▶ _TASK DIRECTIONS_
Return the lines below that carry the word "braun".

▶ _DATASET RECORDS_
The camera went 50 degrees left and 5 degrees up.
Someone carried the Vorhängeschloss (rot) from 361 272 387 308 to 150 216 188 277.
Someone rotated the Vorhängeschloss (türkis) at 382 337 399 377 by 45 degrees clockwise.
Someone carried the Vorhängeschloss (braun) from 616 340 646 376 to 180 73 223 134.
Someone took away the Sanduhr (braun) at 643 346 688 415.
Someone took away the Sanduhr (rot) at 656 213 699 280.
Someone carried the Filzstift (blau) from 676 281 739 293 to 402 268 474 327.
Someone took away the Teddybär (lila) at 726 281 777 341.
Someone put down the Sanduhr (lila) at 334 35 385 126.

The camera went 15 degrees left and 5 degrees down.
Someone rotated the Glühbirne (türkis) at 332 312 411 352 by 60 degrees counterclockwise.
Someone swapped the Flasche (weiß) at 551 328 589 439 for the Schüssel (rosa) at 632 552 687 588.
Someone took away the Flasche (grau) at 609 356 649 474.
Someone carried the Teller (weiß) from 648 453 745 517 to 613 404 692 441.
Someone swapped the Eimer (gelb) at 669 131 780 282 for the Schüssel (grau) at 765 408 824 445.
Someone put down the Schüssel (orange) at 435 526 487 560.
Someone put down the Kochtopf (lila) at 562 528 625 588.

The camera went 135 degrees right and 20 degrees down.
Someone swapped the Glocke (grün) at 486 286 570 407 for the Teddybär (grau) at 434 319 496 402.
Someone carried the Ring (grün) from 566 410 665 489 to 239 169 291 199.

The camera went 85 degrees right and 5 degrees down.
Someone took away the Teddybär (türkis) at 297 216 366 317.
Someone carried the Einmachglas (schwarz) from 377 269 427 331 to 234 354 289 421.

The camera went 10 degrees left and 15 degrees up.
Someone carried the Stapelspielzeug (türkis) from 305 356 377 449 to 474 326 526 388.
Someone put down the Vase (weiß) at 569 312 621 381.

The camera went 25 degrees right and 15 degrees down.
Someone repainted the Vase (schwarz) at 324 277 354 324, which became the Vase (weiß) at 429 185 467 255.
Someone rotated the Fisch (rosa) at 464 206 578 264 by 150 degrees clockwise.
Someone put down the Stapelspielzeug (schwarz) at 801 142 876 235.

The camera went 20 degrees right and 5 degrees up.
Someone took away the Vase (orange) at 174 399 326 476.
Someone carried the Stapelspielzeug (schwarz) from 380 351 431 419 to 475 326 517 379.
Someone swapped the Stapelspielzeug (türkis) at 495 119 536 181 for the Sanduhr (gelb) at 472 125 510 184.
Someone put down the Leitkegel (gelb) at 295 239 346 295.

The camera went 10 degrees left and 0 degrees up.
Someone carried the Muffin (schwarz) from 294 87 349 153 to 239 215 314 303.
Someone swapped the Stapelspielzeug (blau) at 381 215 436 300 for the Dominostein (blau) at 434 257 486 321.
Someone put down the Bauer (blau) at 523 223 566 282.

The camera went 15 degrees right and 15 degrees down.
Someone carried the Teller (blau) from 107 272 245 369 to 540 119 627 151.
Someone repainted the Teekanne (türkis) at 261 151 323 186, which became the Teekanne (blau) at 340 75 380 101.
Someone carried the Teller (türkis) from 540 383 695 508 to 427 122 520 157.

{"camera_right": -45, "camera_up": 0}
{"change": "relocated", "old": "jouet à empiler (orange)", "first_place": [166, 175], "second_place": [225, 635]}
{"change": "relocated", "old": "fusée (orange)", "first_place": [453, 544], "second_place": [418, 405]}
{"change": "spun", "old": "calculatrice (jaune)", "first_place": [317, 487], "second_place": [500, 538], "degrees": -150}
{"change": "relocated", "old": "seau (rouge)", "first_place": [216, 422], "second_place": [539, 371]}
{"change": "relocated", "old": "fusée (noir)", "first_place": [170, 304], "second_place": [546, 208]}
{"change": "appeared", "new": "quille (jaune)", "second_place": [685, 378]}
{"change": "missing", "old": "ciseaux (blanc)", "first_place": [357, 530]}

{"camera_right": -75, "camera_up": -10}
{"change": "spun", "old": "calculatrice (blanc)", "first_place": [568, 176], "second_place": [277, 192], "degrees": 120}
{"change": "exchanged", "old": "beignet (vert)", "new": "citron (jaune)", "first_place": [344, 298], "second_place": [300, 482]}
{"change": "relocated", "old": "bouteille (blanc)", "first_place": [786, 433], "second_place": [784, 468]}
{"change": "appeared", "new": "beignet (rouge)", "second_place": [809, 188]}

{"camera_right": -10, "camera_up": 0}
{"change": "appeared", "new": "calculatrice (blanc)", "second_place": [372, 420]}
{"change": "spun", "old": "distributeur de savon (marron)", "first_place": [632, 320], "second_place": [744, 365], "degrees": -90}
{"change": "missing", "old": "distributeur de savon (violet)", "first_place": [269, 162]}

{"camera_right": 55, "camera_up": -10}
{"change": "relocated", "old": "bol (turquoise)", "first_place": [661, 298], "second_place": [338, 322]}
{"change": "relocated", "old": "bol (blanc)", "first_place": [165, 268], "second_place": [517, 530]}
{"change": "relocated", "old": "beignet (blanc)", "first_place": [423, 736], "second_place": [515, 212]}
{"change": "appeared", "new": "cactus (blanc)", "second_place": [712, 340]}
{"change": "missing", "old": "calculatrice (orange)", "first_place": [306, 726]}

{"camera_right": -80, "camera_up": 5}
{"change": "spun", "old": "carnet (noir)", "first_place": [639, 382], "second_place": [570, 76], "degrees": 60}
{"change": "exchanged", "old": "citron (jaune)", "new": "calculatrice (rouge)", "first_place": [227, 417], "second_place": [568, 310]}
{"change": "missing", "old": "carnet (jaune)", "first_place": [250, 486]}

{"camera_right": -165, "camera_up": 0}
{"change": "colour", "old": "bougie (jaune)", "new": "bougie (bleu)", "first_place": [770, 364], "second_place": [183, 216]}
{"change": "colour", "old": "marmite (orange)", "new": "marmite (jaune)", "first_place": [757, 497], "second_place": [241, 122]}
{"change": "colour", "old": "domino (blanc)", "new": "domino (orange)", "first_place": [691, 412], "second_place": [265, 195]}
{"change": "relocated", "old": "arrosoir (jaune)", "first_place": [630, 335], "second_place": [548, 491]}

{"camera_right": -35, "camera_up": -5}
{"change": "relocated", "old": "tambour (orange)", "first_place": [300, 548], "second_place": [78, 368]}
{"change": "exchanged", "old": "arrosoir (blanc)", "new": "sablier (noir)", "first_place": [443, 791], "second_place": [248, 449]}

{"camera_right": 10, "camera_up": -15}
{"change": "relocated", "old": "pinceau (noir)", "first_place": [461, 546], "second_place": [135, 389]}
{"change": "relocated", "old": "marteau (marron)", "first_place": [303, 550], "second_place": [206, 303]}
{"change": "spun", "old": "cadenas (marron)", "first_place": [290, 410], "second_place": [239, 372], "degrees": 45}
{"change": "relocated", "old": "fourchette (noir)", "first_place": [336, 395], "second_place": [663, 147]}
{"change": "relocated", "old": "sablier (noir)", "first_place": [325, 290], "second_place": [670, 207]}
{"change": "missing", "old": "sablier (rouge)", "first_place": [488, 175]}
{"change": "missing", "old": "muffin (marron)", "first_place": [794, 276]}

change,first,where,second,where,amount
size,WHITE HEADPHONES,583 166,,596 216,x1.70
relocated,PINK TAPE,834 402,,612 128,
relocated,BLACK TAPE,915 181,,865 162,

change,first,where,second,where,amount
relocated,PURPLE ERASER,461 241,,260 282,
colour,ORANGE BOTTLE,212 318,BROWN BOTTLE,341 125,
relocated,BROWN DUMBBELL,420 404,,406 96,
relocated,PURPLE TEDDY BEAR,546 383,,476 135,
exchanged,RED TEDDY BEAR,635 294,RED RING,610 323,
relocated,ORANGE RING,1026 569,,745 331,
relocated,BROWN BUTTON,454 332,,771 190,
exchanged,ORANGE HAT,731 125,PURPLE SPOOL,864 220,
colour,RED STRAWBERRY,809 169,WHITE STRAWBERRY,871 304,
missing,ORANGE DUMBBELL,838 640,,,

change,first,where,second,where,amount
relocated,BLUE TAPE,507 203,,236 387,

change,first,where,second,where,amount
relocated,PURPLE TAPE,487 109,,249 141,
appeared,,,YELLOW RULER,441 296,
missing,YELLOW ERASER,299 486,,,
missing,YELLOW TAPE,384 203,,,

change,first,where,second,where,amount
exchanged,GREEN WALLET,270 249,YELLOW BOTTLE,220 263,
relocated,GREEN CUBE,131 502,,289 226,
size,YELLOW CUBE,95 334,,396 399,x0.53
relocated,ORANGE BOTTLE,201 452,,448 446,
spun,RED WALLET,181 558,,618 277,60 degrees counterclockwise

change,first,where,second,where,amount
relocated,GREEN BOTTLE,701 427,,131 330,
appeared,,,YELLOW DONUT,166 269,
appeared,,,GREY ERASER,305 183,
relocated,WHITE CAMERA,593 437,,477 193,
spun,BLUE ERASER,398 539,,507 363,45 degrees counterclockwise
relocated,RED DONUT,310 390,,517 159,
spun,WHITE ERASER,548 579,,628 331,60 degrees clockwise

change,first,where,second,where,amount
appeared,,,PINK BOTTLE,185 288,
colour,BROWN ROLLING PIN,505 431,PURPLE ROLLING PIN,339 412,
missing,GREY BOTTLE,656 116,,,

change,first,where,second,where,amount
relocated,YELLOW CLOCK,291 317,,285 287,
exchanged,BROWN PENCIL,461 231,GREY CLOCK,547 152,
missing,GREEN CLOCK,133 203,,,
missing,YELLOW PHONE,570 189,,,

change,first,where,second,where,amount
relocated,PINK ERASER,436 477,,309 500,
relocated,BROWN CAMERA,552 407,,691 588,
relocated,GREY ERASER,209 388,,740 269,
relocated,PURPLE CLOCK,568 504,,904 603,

▶ _ANSWER TO THE EXERCISE_
Someone carried the Vorhängeschloss (braun) from 616 340 646 376 to 180 73 223 134.
Someone took away the Sanduhr (braun) at 643 346 688 415.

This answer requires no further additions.